Work instruction
Lines outside the range are not wanted. Give again exactly the lines between the line holding "op=new; now=jet-black_PC_mouse; in_second=389,77" and the line holding "op=swapped; was=emerald_ruler; now=jet-black_tablespoon;", inclusive, from the listing below.

****************

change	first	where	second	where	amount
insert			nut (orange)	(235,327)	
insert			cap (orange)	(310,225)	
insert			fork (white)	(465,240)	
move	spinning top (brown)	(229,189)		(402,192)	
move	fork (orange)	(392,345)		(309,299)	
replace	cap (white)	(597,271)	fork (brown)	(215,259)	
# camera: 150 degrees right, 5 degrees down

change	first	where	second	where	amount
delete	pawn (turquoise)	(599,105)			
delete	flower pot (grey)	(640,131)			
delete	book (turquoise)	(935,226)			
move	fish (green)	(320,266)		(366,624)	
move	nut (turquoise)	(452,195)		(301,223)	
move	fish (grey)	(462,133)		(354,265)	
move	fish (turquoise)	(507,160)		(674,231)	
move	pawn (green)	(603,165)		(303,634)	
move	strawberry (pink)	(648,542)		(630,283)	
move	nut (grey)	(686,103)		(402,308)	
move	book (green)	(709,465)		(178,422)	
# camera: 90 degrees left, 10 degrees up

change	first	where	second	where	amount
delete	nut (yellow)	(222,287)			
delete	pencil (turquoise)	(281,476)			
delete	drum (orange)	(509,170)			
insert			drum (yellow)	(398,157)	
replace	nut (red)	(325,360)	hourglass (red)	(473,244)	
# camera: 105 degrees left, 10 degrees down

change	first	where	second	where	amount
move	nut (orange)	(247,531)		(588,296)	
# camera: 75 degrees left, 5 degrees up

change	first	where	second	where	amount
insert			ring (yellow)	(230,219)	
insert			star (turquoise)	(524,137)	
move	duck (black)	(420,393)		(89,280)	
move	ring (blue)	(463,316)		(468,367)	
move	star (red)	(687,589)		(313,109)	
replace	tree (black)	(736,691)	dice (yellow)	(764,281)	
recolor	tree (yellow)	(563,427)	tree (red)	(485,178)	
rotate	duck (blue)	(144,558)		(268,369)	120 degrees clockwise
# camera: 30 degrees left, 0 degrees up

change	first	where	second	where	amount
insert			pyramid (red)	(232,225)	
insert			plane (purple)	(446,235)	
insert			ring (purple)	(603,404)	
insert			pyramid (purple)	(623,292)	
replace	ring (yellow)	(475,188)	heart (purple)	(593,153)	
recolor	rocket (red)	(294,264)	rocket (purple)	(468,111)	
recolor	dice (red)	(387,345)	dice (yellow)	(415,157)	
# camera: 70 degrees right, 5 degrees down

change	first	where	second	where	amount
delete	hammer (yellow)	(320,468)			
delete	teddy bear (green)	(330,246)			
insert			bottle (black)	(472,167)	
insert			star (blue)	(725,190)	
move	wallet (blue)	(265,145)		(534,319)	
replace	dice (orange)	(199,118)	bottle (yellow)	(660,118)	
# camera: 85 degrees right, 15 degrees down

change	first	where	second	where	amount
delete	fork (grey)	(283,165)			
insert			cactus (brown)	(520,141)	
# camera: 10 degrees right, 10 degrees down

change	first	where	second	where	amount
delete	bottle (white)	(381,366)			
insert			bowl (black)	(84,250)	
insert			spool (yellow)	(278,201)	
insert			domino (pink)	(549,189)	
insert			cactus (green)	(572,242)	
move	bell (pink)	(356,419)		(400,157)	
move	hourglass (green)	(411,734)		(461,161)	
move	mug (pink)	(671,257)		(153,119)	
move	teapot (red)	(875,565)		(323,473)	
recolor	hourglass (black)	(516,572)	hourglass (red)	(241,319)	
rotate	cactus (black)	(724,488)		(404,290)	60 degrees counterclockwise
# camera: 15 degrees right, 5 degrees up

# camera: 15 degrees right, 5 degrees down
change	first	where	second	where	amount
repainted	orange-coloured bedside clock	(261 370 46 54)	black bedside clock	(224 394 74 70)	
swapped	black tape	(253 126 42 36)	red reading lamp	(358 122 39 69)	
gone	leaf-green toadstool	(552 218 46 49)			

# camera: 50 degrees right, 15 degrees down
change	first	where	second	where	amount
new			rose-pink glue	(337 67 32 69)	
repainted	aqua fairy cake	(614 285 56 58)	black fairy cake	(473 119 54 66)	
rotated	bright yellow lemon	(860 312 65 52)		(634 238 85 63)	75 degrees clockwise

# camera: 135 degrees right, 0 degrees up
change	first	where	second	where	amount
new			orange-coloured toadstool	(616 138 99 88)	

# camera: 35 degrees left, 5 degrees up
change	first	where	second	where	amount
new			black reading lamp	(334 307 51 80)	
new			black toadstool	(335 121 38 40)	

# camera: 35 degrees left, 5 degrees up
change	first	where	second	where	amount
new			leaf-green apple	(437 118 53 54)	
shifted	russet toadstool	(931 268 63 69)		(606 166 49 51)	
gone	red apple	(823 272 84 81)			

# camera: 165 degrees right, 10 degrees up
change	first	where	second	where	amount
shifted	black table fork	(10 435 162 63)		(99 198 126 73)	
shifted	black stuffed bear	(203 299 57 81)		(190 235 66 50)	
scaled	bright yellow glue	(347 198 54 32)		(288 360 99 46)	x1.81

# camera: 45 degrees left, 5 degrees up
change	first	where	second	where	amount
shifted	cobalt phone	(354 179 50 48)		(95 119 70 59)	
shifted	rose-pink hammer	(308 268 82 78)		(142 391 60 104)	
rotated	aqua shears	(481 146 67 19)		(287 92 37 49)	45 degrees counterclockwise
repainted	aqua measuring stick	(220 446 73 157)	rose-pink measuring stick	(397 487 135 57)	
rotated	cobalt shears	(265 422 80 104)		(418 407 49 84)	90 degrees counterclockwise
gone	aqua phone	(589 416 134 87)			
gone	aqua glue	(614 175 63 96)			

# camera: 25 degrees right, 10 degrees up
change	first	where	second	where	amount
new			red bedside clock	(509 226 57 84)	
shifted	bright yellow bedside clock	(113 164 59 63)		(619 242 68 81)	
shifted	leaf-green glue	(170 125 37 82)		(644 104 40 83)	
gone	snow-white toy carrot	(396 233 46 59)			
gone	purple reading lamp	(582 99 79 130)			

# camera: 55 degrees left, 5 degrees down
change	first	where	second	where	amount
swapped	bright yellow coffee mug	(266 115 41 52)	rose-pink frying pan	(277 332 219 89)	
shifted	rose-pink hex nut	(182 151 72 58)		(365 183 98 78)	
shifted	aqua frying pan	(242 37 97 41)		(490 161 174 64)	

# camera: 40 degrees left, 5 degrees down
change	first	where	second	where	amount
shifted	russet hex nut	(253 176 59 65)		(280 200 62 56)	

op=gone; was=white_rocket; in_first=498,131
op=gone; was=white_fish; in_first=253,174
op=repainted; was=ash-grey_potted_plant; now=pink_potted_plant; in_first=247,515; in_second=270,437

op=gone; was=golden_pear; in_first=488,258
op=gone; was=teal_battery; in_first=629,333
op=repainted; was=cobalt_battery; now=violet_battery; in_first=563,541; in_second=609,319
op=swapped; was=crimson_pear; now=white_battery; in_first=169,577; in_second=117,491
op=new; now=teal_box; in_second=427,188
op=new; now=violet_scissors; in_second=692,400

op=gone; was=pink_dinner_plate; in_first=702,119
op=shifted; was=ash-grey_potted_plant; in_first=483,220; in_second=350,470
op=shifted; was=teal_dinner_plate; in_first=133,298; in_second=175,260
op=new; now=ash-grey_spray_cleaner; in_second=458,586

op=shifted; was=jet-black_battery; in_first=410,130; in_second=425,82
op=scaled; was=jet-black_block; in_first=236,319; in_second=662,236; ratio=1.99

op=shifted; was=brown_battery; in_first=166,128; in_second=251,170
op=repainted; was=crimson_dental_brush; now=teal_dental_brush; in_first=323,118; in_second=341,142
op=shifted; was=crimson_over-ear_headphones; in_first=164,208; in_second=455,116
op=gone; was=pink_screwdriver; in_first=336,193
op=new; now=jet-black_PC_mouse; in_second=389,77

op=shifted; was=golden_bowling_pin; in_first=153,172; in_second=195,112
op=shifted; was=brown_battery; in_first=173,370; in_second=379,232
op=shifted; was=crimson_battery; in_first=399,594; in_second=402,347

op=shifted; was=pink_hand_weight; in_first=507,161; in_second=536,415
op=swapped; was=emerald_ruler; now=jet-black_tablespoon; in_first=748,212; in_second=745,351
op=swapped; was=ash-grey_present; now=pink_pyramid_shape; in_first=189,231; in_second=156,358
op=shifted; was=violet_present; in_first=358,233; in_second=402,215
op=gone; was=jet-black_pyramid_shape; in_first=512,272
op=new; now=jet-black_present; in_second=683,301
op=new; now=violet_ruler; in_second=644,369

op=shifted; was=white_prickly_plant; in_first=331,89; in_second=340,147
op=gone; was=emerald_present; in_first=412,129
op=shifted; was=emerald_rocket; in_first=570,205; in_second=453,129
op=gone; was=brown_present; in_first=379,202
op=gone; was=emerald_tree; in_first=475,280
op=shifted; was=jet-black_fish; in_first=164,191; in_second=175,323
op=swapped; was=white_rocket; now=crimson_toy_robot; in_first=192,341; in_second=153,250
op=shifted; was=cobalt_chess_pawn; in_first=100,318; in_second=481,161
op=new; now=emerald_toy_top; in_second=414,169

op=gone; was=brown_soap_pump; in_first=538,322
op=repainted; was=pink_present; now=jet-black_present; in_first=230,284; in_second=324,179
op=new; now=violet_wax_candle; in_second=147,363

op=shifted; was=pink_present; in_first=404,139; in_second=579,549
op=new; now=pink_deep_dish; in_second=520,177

****************

Task output
op=new; now=jet-black_PC_mouse; in_second=389,77

op=shifted; was=golden_bowling_pin; in_first=153,172; in_second=195,112
op=shifted; was=brown_battery; in_first=173,370; in_second=379,232
op=shifted; was=crimson_battery; in_first=399,594; in_second=402,347

op=shifted; was=pink_hand_weight; in_first=507,161; in_second=536,415
op=swapped; was=emerald_ruler; now=jet-black_tablespoon; in_first=748,212; in_second=745,351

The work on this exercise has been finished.